WORK TASK:
From the line with "blue teddy bear: 4 -> 3" through the line with "blue ring: 2 -> 1", inclusive, return each line of the data below exactly and leave the rest out.

*** TASK INPUT ***

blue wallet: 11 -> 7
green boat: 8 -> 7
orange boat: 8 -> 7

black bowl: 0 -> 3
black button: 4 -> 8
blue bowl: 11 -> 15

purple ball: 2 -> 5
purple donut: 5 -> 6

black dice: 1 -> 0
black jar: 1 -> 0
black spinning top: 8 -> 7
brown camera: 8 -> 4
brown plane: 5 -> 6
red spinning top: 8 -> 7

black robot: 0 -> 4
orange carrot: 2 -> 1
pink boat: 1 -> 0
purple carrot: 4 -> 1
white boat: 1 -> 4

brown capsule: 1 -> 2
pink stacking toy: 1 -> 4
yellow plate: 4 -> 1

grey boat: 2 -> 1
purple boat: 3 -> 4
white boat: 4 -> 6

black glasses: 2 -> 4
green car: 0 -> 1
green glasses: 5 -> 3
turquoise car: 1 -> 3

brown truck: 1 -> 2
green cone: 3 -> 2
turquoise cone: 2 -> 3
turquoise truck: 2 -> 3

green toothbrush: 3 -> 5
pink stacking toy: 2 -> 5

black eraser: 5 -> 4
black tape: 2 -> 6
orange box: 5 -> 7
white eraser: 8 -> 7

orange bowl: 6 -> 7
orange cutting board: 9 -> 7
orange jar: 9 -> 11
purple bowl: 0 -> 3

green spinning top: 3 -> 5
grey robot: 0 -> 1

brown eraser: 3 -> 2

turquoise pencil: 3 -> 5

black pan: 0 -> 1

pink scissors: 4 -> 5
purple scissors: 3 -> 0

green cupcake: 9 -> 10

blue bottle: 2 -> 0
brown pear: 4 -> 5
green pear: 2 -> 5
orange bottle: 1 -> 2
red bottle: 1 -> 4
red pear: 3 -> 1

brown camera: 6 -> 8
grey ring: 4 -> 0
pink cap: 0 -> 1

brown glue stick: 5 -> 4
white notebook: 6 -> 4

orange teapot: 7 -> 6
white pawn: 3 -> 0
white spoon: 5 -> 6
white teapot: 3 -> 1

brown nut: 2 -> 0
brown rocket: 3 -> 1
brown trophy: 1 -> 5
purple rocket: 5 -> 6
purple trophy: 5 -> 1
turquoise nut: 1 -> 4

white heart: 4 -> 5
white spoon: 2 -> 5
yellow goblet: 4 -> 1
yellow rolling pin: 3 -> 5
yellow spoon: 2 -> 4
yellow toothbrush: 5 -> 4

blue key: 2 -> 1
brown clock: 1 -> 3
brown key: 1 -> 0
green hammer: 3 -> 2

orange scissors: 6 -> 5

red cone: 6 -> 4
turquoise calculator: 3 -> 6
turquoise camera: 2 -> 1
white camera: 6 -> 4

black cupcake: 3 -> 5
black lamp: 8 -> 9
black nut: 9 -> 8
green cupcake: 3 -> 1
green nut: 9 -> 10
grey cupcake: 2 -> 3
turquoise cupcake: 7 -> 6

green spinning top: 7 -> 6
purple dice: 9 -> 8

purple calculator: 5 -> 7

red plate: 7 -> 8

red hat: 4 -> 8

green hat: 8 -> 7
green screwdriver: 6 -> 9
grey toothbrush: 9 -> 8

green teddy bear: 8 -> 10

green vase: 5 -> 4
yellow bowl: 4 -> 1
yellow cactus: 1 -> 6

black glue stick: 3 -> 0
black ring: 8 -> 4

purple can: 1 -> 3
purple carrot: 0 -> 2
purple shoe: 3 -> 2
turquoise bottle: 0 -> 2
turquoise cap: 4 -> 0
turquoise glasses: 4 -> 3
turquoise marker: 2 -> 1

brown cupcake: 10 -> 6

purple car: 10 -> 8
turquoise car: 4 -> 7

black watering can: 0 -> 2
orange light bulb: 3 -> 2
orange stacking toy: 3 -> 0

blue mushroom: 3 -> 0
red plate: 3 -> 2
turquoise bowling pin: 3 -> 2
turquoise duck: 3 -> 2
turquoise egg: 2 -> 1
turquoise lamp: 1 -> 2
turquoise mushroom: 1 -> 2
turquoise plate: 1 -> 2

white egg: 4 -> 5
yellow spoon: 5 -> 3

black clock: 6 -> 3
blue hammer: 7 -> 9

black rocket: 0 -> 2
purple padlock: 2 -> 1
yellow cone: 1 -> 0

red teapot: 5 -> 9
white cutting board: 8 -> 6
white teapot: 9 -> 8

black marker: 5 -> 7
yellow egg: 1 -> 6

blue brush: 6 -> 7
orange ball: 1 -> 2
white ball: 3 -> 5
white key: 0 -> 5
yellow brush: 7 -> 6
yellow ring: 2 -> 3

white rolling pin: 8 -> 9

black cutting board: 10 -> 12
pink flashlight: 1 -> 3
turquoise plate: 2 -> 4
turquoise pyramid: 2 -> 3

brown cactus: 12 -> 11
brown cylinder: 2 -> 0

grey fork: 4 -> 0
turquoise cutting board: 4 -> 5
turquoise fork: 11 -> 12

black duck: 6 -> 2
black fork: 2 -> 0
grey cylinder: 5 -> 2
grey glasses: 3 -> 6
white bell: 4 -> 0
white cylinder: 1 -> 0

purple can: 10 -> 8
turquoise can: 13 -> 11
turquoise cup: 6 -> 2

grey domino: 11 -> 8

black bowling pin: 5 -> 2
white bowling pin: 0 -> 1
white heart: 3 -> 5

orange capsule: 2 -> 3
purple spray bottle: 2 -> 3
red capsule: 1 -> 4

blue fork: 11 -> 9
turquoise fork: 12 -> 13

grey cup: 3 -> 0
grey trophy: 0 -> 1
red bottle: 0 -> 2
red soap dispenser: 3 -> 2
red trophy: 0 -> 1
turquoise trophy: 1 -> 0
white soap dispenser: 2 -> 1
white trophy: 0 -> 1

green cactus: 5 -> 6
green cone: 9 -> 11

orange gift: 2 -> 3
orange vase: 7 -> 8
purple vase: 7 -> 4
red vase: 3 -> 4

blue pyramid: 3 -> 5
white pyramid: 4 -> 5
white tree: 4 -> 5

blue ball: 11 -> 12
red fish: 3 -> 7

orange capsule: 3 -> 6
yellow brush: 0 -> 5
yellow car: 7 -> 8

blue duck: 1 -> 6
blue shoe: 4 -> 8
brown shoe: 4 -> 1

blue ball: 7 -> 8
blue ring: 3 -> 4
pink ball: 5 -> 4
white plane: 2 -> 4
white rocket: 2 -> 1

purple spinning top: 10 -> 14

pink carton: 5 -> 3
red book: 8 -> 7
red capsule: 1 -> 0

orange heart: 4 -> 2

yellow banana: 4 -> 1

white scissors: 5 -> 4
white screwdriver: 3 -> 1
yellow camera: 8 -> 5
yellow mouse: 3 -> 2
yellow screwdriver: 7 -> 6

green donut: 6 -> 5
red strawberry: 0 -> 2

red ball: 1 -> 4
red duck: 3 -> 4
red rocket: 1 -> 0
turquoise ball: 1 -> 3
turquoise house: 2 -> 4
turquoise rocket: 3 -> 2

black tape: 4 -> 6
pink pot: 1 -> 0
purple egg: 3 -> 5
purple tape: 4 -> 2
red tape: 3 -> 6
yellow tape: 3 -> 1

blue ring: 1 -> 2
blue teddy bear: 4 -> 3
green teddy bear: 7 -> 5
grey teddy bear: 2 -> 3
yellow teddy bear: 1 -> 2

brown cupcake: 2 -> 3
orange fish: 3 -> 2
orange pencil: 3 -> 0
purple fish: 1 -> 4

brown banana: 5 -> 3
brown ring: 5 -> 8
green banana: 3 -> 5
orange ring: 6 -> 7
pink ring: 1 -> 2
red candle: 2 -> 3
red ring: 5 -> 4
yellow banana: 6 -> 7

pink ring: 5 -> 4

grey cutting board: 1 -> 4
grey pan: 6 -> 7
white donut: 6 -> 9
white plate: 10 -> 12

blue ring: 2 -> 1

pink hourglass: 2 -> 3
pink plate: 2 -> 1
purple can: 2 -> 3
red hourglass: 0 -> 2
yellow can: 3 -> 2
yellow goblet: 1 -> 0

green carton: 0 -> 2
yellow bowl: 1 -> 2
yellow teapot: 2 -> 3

*** End of TASK INPUT ***

FINISHED TASK:
blue teddy bear: 4 -> 3
green teddy bear: 7 -> 5
grey teddy bear: 2 -> 3
yellow teddy bear: 1 -> 2

brown cupcake: 2 -> 3
orange fish: 3 -> 2
orange pencil: 3 -> 0
purple fish: 1 -> 4

brown banana: 5 -> 3
brown ring: 5 -> 8
green banana: 3 -> 5
orange ring: 6 -> 7
pink ring: 1 -> 2
red candle: 2 -> 3
red ring: 5 -> 4
yellow banana: 6 -> 7

pink ring: 5 -> 4

grey cutting board: 1 -> 4
grey pan: 6 -> 7
white donut: 6 -> 9
white plate: 10 -> 12

blue ring: 2 -> 1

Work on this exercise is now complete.